§ **Study material**
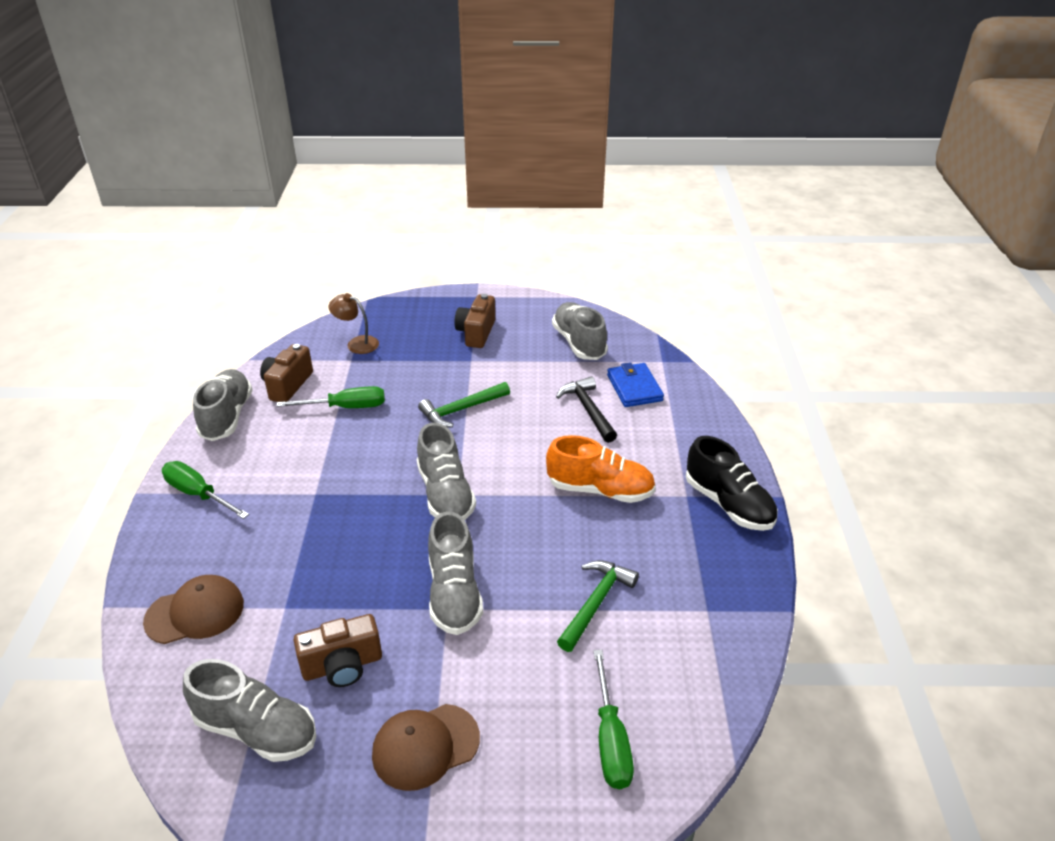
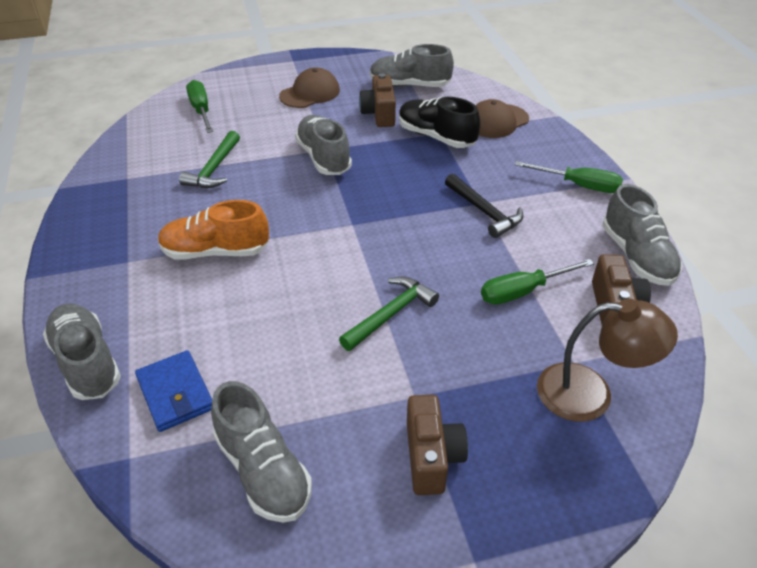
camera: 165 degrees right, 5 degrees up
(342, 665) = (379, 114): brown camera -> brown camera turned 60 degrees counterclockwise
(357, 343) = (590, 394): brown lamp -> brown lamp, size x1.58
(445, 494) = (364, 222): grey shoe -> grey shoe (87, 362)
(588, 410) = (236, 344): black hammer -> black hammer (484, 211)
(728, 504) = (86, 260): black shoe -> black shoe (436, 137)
...
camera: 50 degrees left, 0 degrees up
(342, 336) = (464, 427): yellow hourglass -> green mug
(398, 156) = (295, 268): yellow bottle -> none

§ **What the task requires**
Your task is to copy each line of the material that contains the word "black".

§ **Reply**
(588, 410) = (236, 344): black hammer -> black hammer (484, 211)
(728, 504) = (86, 260): black shoe -> black shoe (436, 137)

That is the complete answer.